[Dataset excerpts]
※

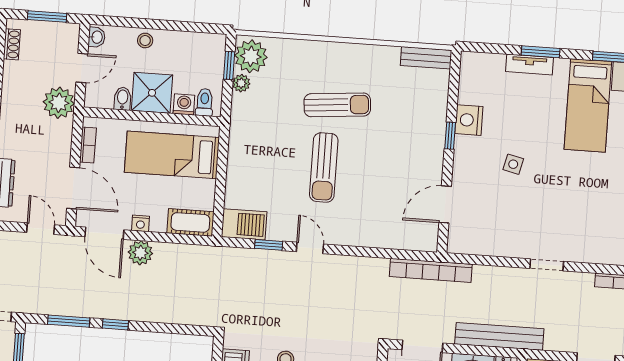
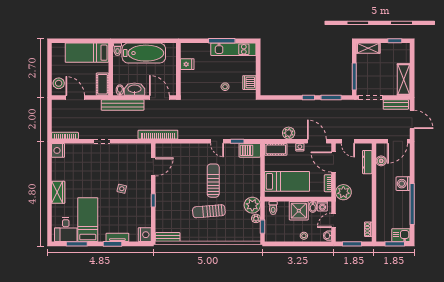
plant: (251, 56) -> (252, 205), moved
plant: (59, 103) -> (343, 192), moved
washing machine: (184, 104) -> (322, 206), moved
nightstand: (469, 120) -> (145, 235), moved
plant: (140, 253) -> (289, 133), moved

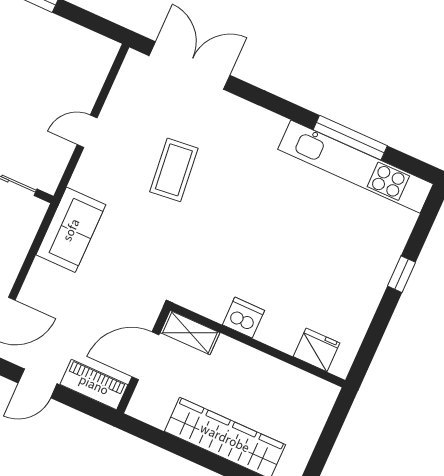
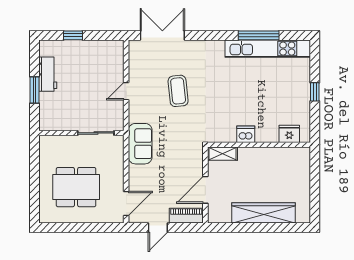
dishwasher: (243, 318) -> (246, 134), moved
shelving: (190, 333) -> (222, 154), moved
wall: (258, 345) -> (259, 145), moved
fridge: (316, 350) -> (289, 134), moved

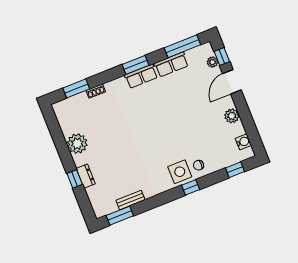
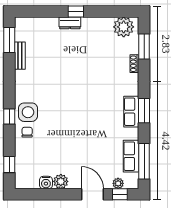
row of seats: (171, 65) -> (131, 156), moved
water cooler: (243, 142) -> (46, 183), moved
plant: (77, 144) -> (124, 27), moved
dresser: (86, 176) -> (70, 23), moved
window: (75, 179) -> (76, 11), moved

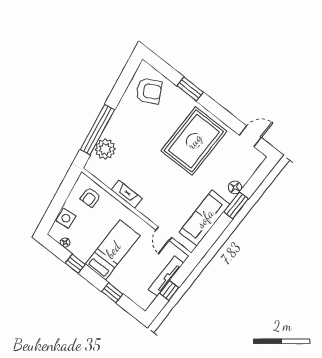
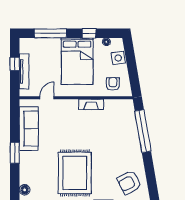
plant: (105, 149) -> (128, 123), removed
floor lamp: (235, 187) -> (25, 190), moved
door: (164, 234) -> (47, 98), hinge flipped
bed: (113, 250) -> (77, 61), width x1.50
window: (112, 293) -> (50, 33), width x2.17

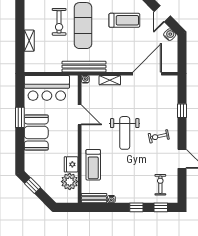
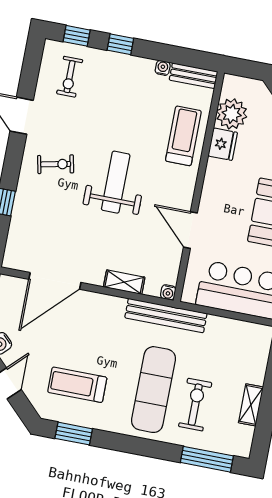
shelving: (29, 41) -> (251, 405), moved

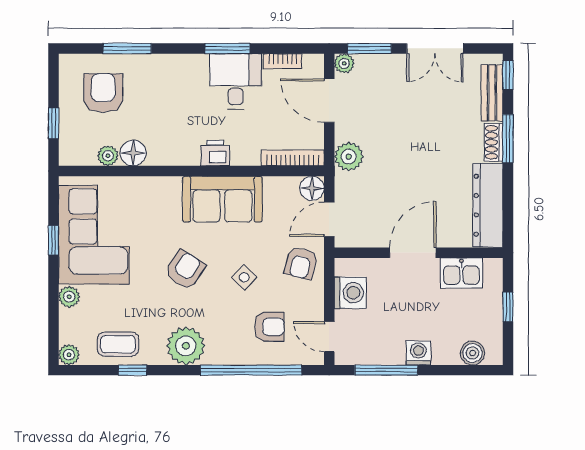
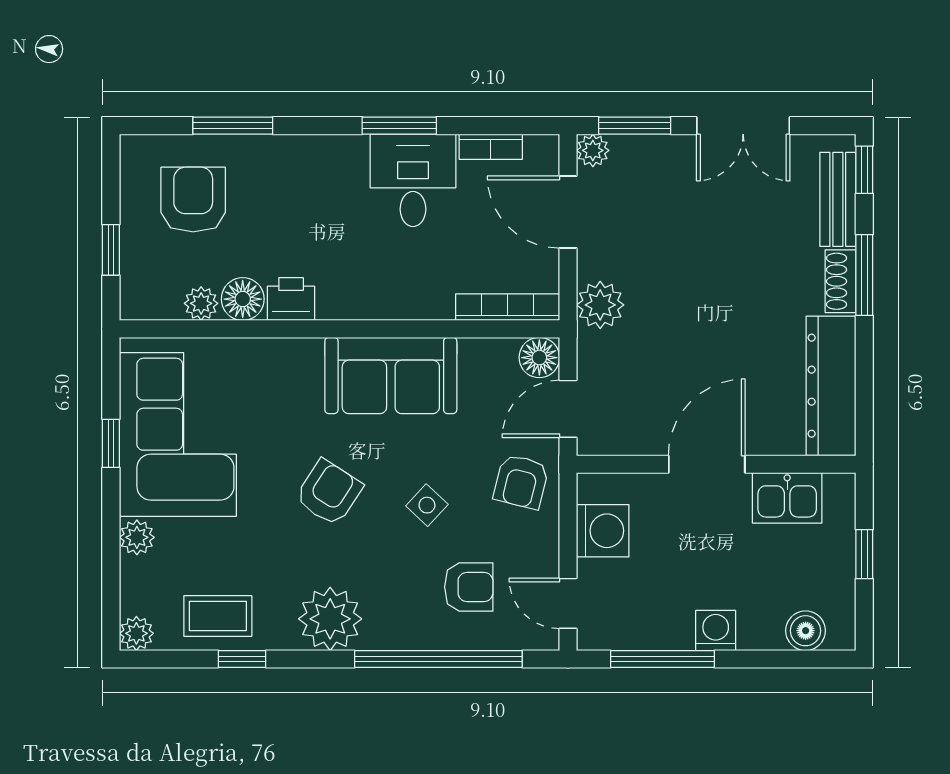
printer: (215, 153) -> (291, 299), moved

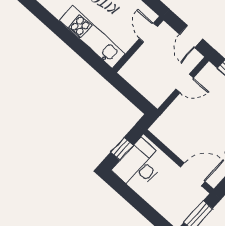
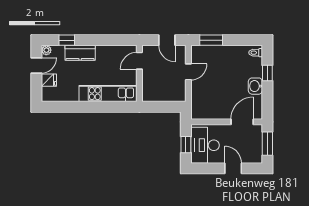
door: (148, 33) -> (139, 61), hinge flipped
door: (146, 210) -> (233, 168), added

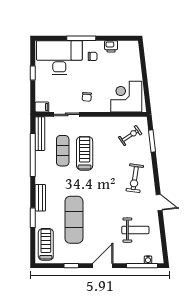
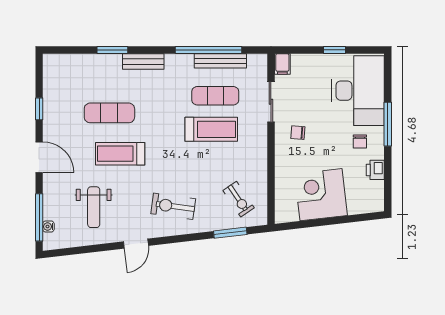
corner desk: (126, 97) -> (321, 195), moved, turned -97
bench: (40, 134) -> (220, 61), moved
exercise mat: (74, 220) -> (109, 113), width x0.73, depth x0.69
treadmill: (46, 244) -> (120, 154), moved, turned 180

※

● **Task objective**
In the entries, find the line containing "exercise mat: (74, 220)" and output it and all remaining lines exactly.

● **Answer box**
exercise mat: (74, 220) -> (109, 113), width x0.73, depth x0.69
treadmill: (46, 244) -> (120, 154), moved, turned 180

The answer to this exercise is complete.